Provided data START

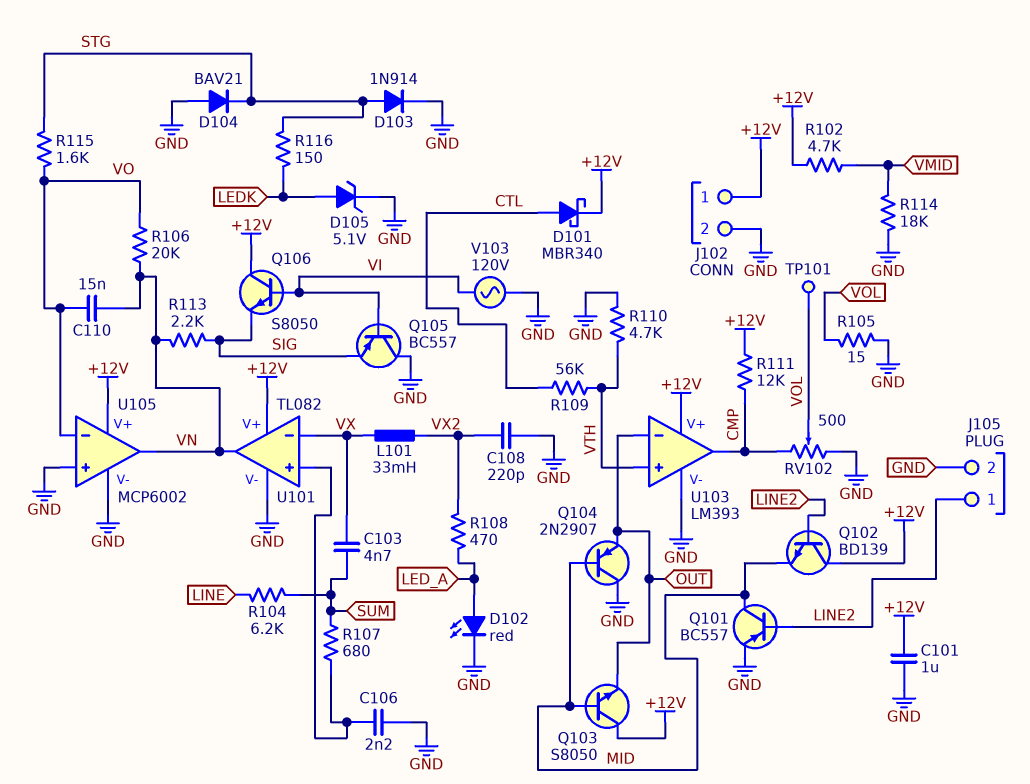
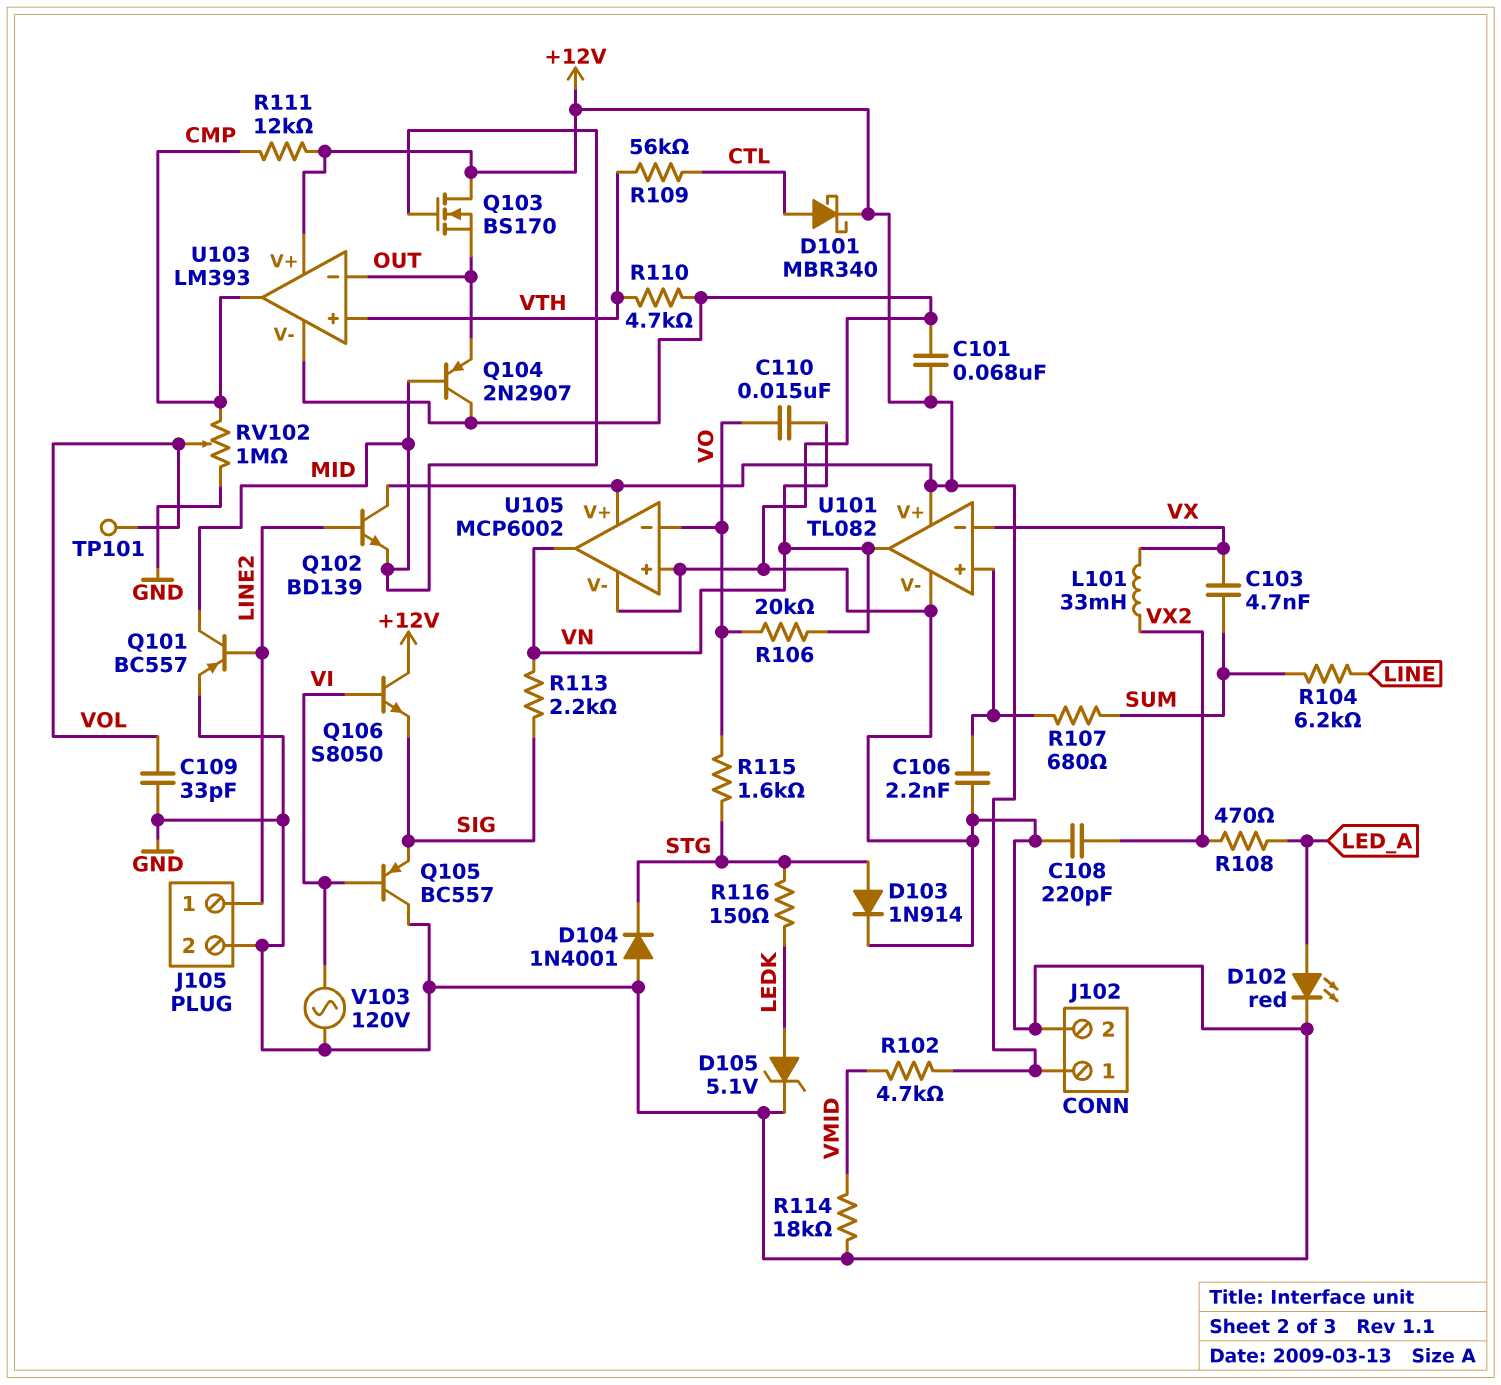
C101: 1uF (+12V, GND) -> 68nF (+12V, GND)
C109: none -> 33pF (GND, VOL)
D104: diode BAV21 (A GND, K STG) -> diode 1N4001 (A GND, K STG)
Q103: NPN S8050 (B MID, C +12V, E OUT) -> NMOS BS170 (G MID, D +12V, S OUT)
R105: 15 (GND, VOL) -> none
RV102: 500 (CMP, GND, wiper VOL) -> 1M (CMP, GND, wiper VOL)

Provided data END

What needs to be done:
Provide only the number of lines in the listing above that contain "none".

Answer to this task:
2